= DATA TO EXAMINE =

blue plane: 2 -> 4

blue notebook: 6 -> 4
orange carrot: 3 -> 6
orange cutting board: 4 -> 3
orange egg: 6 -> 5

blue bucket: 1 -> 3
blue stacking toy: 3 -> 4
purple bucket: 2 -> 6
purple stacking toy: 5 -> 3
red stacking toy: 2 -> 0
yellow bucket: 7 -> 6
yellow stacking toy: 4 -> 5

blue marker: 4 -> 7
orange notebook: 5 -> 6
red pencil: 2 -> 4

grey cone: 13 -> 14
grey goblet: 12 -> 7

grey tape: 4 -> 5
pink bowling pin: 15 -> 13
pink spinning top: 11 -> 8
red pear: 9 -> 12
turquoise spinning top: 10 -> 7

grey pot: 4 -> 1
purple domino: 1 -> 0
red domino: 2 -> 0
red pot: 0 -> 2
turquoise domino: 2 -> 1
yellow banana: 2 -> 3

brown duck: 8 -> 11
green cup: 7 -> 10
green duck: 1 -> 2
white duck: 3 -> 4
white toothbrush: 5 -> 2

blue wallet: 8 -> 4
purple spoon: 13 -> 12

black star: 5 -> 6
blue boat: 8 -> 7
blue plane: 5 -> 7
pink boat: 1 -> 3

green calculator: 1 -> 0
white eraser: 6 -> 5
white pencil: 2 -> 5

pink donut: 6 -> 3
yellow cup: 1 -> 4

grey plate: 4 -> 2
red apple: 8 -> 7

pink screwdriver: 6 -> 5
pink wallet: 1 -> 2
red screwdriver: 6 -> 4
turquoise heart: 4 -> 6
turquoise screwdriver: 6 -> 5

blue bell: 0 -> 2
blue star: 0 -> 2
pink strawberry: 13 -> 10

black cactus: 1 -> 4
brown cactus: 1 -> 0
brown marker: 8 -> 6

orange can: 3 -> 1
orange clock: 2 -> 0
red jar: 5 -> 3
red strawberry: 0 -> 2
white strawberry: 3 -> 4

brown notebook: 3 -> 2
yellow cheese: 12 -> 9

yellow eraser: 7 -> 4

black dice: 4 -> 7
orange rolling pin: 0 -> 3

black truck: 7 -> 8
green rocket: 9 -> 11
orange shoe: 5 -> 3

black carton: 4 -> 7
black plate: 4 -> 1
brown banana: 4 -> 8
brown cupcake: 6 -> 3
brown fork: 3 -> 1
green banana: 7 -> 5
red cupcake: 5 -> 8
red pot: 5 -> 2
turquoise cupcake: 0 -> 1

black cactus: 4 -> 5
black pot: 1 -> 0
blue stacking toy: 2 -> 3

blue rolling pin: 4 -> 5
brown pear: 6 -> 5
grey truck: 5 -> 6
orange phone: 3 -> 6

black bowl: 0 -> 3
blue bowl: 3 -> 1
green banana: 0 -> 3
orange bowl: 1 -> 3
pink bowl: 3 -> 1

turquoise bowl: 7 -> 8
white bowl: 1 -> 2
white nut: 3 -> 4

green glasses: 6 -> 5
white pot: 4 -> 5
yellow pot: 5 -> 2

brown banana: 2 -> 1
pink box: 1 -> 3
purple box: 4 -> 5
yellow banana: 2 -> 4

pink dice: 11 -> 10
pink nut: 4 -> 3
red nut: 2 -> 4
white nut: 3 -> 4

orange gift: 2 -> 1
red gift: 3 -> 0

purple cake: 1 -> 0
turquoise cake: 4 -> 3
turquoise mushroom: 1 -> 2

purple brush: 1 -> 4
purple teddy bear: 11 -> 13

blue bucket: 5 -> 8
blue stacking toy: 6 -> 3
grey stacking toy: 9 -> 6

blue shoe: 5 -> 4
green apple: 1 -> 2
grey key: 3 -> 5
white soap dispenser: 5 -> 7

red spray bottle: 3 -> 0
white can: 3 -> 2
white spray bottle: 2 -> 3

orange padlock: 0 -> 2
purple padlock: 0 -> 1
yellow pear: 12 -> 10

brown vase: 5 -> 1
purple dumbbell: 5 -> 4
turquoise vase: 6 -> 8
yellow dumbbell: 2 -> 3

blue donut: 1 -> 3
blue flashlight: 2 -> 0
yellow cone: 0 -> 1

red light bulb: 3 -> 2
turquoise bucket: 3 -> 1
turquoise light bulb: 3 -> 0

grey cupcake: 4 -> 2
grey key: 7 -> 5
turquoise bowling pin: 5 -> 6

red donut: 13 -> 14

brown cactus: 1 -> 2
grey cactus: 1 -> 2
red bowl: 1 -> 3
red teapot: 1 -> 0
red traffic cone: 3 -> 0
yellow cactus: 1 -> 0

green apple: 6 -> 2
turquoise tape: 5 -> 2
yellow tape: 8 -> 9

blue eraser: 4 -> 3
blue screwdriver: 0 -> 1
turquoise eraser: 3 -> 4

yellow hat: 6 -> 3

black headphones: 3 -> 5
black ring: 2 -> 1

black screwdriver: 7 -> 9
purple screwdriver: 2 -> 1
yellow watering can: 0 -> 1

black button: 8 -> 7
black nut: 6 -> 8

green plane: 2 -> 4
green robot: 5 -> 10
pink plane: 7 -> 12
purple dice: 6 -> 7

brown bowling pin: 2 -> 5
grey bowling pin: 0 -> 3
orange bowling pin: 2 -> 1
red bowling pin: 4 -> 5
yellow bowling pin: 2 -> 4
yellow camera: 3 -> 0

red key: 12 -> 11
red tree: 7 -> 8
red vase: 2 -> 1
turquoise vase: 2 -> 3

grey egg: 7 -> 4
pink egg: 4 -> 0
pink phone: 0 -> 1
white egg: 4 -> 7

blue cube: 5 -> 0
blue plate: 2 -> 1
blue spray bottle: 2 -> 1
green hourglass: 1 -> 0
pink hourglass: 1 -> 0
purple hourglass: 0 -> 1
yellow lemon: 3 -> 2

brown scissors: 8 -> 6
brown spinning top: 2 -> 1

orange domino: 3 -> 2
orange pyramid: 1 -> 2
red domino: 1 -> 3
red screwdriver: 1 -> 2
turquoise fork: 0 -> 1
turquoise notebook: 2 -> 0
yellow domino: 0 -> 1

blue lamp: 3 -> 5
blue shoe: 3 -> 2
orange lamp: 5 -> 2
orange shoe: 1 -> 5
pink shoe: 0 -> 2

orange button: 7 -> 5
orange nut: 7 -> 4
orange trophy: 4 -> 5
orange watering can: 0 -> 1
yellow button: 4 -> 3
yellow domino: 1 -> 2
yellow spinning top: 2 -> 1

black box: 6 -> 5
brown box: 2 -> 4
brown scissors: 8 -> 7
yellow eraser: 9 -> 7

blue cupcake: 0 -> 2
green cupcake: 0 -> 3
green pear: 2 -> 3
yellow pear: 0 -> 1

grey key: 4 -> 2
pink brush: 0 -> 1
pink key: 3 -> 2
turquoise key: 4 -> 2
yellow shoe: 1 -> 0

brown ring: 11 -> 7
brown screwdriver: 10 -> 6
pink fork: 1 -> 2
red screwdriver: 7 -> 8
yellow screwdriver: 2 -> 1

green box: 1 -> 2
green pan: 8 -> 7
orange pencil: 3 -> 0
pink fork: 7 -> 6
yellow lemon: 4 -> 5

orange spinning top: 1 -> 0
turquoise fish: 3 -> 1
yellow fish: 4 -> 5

= PROBLEM TO WORK ON =
Write the entries out again, exactly and completely.

= ANSWER SECTION =
blue plane: 2 -> 4

blue notebook: 6 -> 4
orange carrot: 3 -> 6
orange cutting board: 4 -> 3
orange egg: 6 -> 5

blue bucket: 1 -> 3
blue stacking toy: 3 -> 4
purple bucket: 2 -> 6
purple stacking toy: 5 -> 3
red stacking toy: 2 -> 0
yellow bucket: 7 -> 6
yellow stacking toy: 4 -> 5

blue marker: 4 -> 7
orange notebook: 5 -> 6
red pencil: 2 -> 4

grey cone: 13 -> 14
grey goblet: 12 -> 7

grey tape: 4 -> 5
pink bowling pin: 15 -> 13
pink spinning top: 11 -> 8
red pear: 9 -> 12
turquoise spinning top: 10 -> 7

grey pot: 4 -> 1
purple domino: 1 -> 0
red domino: 2 -> 0
red pot: 0 -> 2
turquoise domino: 2 -> 1
yellow banana: 2 -> 3

brown duck: 8 -> 11
green cup: 7 -> 10
green duck: 1 -> 2
white duck: 3 -> 4
white toothbrush: 5 -> 2

blue wallet: 8 -> 4
purple spoon: 13 -> 12

black star: 5 -> 6
blue boat: 8 -> 7
blue plane: 5 -> 7
pink boat: 1 -> 3

green calculator: 1 -> 0
white eraser: 6 -> 5
white pencil: 2 -> 5

pink donut: 6 -> 3
yellow cup: 1 -> 4

grey plate: 4 -> 2
red apple: 8 -> 7

pink screwdriver: 6 -> 5
pink wallet: 1 -> 2
red screwdriver: 6 -> 4
turquoise heart: 4 -> 6
turquoise screwdriver: 6 -> 5

blue bell: 0 -> 2
blue star: 0 -> 2
pink strawberry: 13 -> 10

black cactus: 1 -> 4
brown cactus: 1 -> 0
brown marker: 8 -> 6

orange can: 3 -> 1
orange clock: 2 -> 0
red jar: 5 -> 3
red strawberry: 0 -> 2
white strawberry: 3 -> 4

brown notebook: 3 -> 2
yellow cheese: 12 -> 9

yellow eraser: 7 -> 4

black dice: 4 -> 7
orange rolling pin: 0 -> 3

black truck: 7 -> 8
green rocket: 9 -> 11
orange shoe: 5 -> 3

black carton: 4 -> 7
black plate: 4 -> 1
brown banana: 4 -> 8
brown cupcake: 6 -> 3
brown fork: 3 -> 1
green banana: 7 -> 5
red cupcake: 5 -> 8
red pot: 5 -> 2
turquoise cupcake: 0 -> 1

black cactus: 4 -> 5
black pot: 1 -> 0
blue stacking toy: 2 -> 3

blue rolling pin: 4 -> 5
brown pear: 6 -> 5
grey truck: 5 -> 6
orange phone: 3 -> 6

black bowl: 0 -> 3
blue bowl: 3 -> 1
green banana: 0 -> 3
orange bowl: 1 -> 3
pink bowl: 3 -> 1

turquoise bowl: 7 -> 8
white bowl: 1 -> 2
white nut: 3 -> 4

green glasses: 6 -> 5
white pot: 4 -> 5
yellow pot: 5 -> 2

brown banana: 2 -> 1
pink box: 1 -> 3
purple box: 4 -> 5
yellow banana: 2 -> 4

pink dice: 11 -> 10
pink nut: 4 -> 3
red nut: 2 -> 4
white nut: 3 -> 4

orange gift: 2 -> 1
red gift: 3 -> 0

purple cake: 1 -> 0
turquoise cake: 4 -> 3
turquoise mushroom: 1 -> 2

purple brush: 1 -> 4
purple teddy bear: 11 -> 13

blue bucket: 5 -> 8
blue stacking toy: 6 -> 3
grey stacking toy: 9 -> 6

blue shoe: 5 -> 4
green apple: 1 -> 2
grey key: 3 -> 5
white soap dispenser: 5 -> 7

red spray bottle: 3 -> 0
white can: 3 -> 2
white spray bottle: 2 -> 3

orange padlock: 0 -> 2
purple padlock: 0 -> 1
yellow pear: 12 -> 10

brown vase: 5 -> 1
purple dumbbell: 5 -> 4
turquoise vase: 6 -> 8
yellow dumbbell: 2 -> 3

blue donut: 1 -> 3
blue flashlight: 2 -> 0
yellow cone: 0 -> 1

red light bulb: 3 -> 2
turquoise bucket: 3 -> 1
turquoise light bulb: 3 -> 0

grey cupcake: 4 -> 2
grey key: 7 -> 5
turquoise bowling pin: 5 -> 6

red donut: 13 -> 14

brown cactus: 1 -> 2
grey cactus: 1 -> 2
red bowl: 1 -> 3
red teapot: 1 -> 0
red traffic cone: 3 -> 0
yellow cactus: 1 -> 0

green apple: 6 -> 2
turquoise tape: 5 -> 2
yellow tape: 8 -> 9

blue eraser: 4 -> 3
blue screwdriver: 0 -> 1
turquoise eraser: 3 -> 4

yellow hat: 6 -> 3

black headphones: 3 -> 5
black ring: 2 -> 1

black screwdriver: 7 -> 9
purple screwdriver: 2 -> 1
yellow watering can: 0 -> 1

black button: 8 -> 7
black nut: 6 -> 8

green plane: 2 -> 4
green robot: 5 -> 10
pink plane: 7 -> 12
purple dice: 6 -> 7

brown bowling pin: 2 -> 5
grey bowling pin: 0 -> 3
orange bowling pin: 2 -> 1
red bowling pin: 4 -> 5
yellow bowling pin: 2 -> 4
yellow camera: 3 -> 0

red key: 12 -> 11
red tree: 7 -> 8
red vase: 2 -> 1
turquoise vase: 2 -> 3

grey egg: 7 -> 4
pink egg: 4 -> 0
pink phone: 0 -> 1
white egg: 4 -> 7

blue cube: 5 -> 0
blue plate: 2 -> 1
blue spray bottle: 2 -> 1
green hourglass: 1 -> 0
pink hourglass: 1 -> 0
purple hourglass: 0 -> 1
yellow lemon: 3 -> 2

brown scissors: 8 -> 6
brown spinning top: 2 -> 1

orange domino: 3 -> 2
orange pyramid: 1 -> 2
red domino: 1 -> 3
red screwdriver: 1 -> 2
turquoise fork: 0 -> 1
turquoise notebook: 2 -> 0
yellow domino: 0 -> 1

blue lamp: 3 -> 5
blue shoe: 3 -> 2
orange lamp: 5 -> 2
orange shoe: 1 -> 5
pink shoe: 0 -> 2

orange button: 7 -> 5
orange nut: 7 -> 4
orange trophy: 4 -> 5
orange watering can: 0 -> 1
yellow button: 4 -> 3
yellow domino: 1 -> 2
yellow spinning top: 2 -> 1

black box: 6 -> 5
brown box: 2 -> 4
brown scissors: 8 -> 7
yellow eraser: 9 -> 7

blue cupcake: 0 -> 2
green cupcake: 0 -> 3
green pear: 2 -> 3
yellow pear: 0 -> 1

grey key: 4 -> 2
pink brush: 0 -> 1
pink key: 3 -> 2
turquoise key: 4 -> 2
yellow shoe: 1 -> 0

brown ring: 11 -> 7
brown screwdriver: 10 -> 6
pink fork: 1 -> 2
red screwdriver: 7 -> 8
yellow screwdriver: 2 -> 1

green box: 1 -> 2
green pan: 8 -> 7
orange pencil: 3 -> 0
pink fork: 7 -> 6
yellow lemon: 4 -> 5

orange spinning top: 1 -> 0
turquoise fish: 3 -> 1
yellow fish: 4 -> 5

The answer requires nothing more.